TASK MATERIAL Block Start
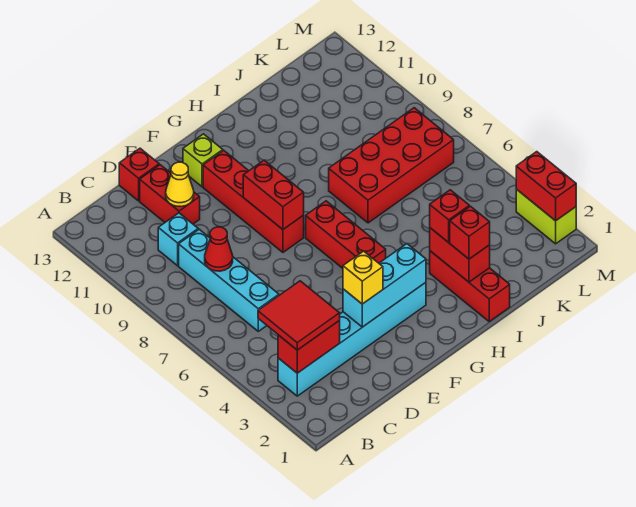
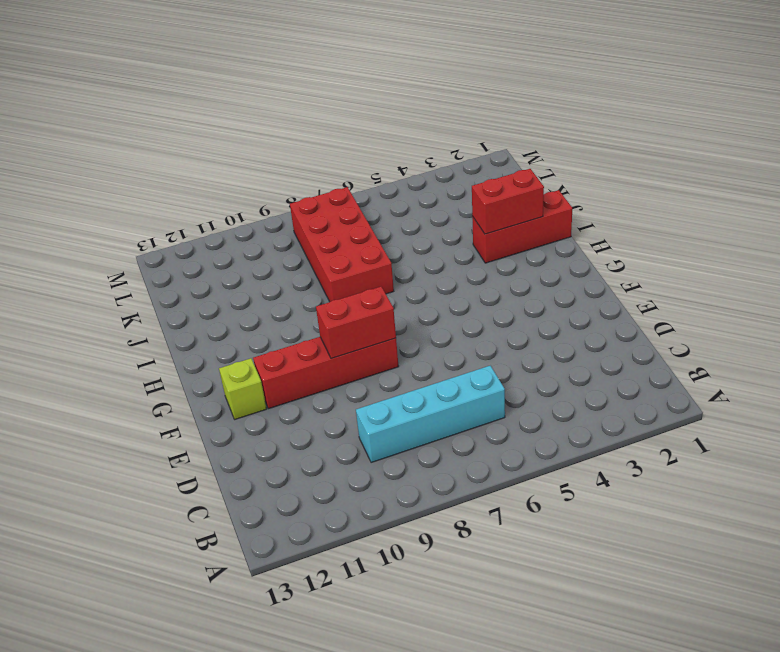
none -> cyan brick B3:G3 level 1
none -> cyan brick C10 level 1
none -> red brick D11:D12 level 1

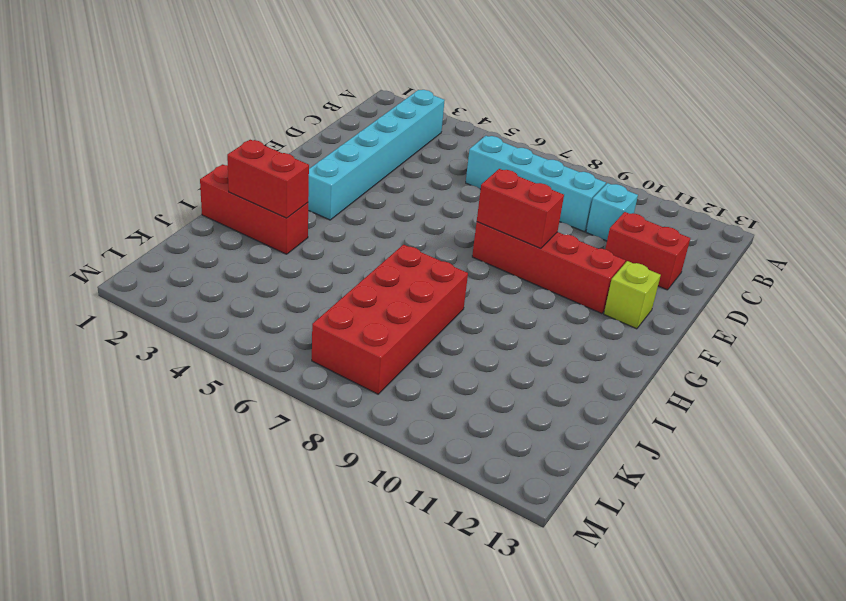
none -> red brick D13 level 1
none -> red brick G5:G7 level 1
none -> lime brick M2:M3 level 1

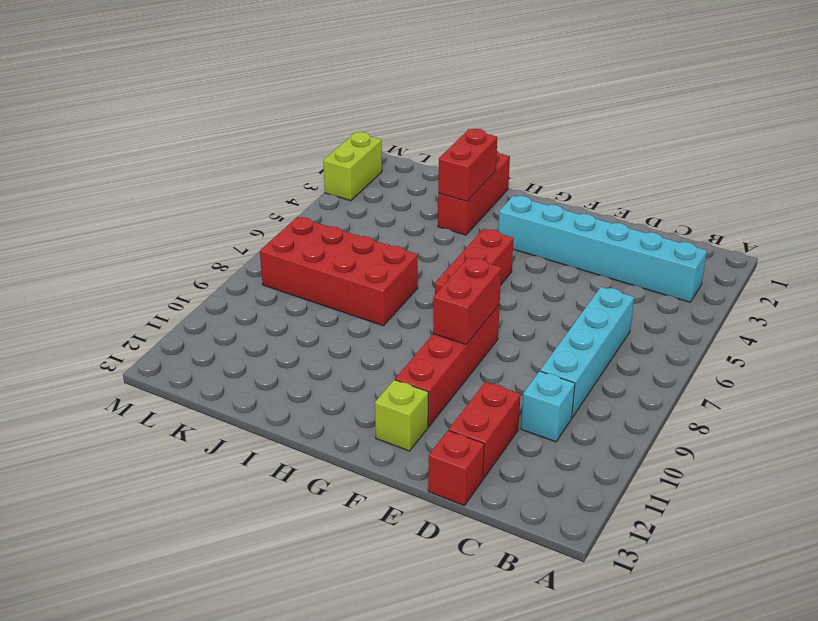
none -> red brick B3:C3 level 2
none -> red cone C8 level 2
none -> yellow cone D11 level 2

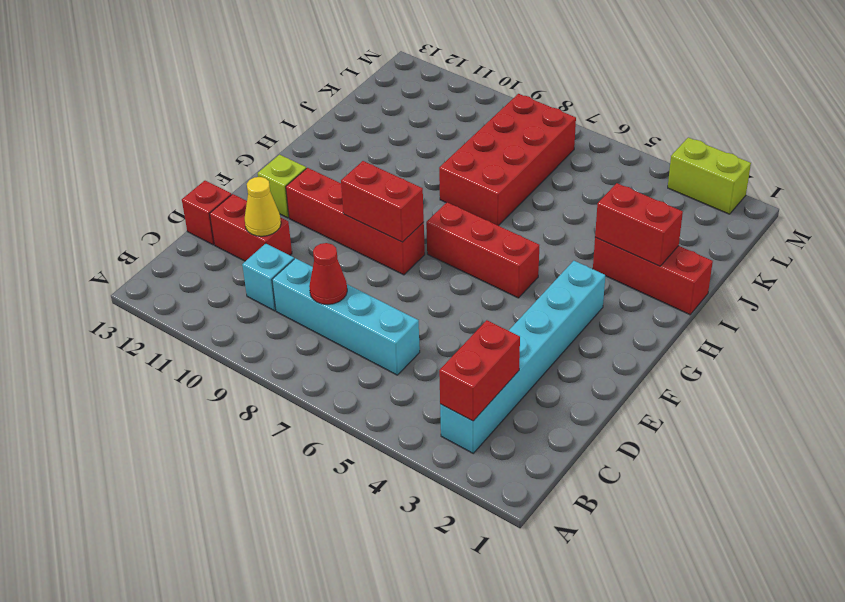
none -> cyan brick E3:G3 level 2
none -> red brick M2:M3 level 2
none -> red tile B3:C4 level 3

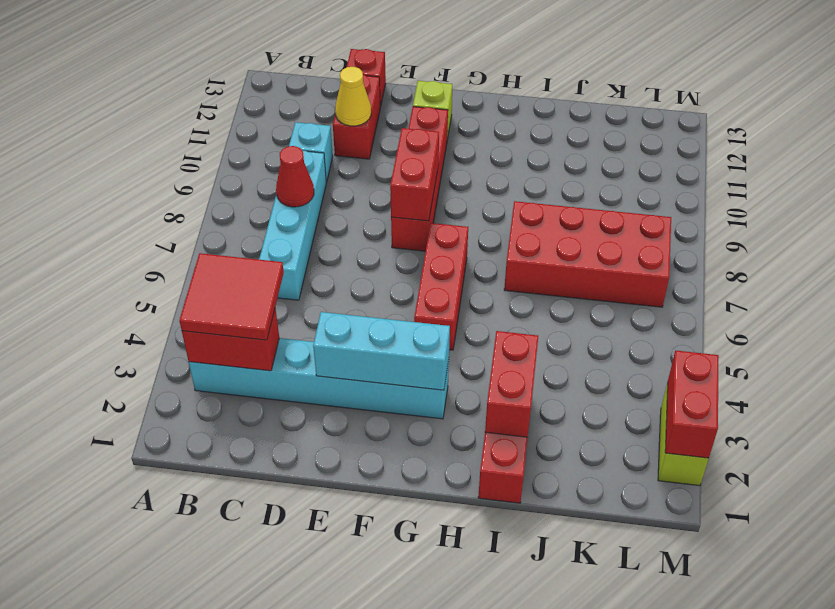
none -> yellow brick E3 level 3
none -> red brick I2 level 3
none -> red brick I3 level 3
TASK MATERIAL Block End
WHAT THIS TASK INVOLVES ▸
Everything from the first line of the entries through the line that contains "none -> cyan brick E3:G3 level 2" is to be reproduced exactly, except the pictures.

YOUR RESPONSE ▸
none -> cyan brick B3:G3 level 1
none -> cyan brick C10 level 1
none -> red brick D11:D12 level 1

none -> red brick D13 level 1
none -> red brick G5:G7 level 1
none -> lime brick M2:M3 level 1

none -> red brick B3:C3 level 2
none -> red cone C8 level 2
none -> yellow cone D11 level 2

none -> cyan brick E3:G3 level 2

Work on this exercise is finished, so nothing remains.